_PROVIDED DATA_:
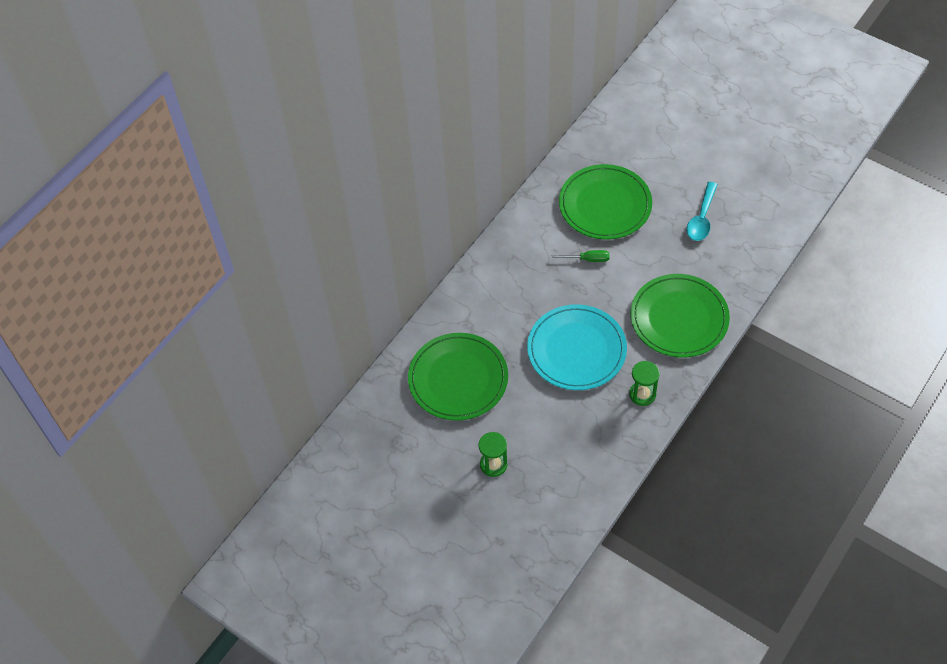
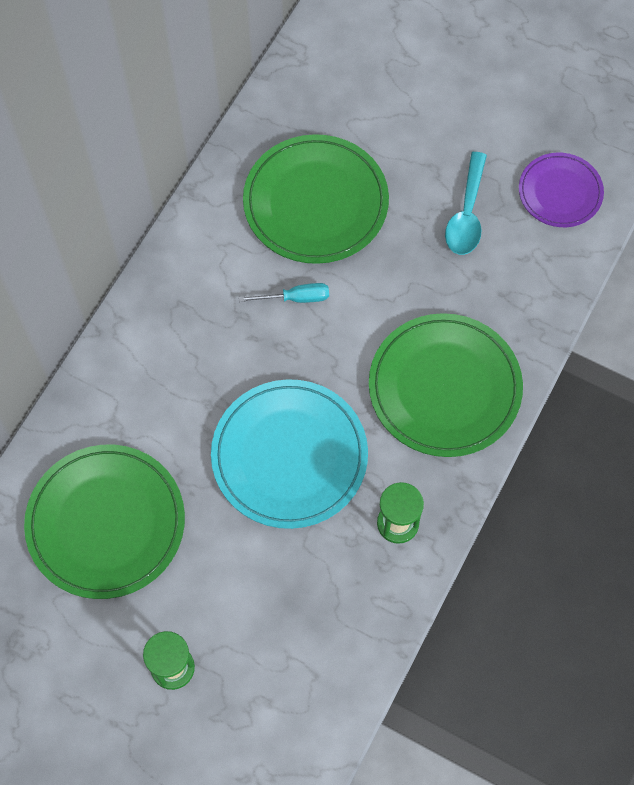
camera: 10 degrees left, 10 degrees up
green screwdriver [552,250,610,262] -> turquoise screwdriver [239,283,329,303]
none -> purple plate [519,153,604,227]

_TASK DETAILS_: I'd like the material above repeated exactly, with the pictures omitted.

_REPLY TO THE TASK_:
camera: 10 degrees left, 10 degrees up
green screwdriver [552,250,610,262] -> turquoise screwdriver [239,283,329,303]
none -> purple plate [519,153,604,227]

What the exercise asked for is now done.